- What this task involves -
Take the line containing "pink rolling pin: 1 -> 0" and every line after it in the data below, and print them exactly as given, with nothing else.

[Stored entries]
+---+

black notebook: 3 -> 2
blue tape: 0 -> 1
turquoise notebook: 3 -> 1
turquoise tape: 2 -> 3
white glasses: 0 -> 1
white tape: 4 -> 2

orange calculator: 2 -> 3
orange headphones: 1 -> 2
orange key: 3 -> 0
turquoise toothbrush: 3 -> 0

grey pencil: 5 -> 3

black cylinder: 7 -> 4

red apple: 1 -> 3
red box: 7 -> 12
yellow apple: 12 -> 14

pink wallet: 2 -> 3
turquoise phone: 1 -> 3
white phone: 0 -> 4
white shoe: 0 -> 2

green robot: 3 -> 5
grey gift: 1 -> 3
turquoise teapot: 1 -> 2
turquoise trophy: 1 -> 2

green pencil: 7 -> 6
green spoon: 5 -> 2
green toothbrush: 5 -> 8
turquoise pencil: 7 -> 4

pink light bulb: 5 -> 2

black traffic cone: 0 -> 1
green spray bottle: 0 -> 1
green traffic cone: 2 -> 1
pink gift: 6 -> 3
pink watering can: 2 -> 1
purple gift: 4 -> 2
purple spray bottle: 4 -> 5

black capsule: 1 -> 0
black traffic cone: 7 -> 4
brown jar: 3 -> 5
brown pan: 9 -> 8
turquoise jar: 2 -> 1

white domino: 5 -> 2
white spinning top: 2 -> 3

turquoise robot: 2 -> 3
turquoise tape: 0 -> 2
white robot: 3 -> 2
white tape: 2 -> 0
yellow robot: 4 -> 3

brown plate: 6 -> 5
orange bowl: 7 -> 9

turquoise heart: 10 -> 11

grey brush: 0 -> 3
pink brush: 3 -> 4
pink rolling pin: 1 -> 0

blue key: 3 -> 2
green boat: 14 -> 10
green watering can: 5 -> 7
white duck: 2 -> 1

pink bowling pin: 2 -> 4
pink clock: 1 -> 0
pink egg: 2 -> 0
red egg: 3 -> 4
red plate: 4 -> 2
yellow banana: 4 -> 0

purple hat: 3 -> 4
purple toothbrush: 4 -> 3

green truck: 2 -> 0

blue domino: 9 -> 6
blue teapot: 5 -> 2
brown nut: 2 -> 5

+---+

- Result of the exercise -
pink rolling pin: 1 -> 0

blue key: 3 -> 2
green boat: 14 -> 10
green watering can: 5 -> 7
white duck: 2 -> 1

pink bowling pin: 2 -> 4
pink clock: 1 -> 0
pink egg: 2 -> 0
red egg: 3 -> 4
red plate: 4 -> 2
yellow banana: 4 -> 0

purple hat: 3 -> 4
purple toothbrush: 4 -> 3

green truck: 2 -> 0

blue domino: 9 -> 6
blue teapot: 5 -> 2
brown nut: 2 -> 5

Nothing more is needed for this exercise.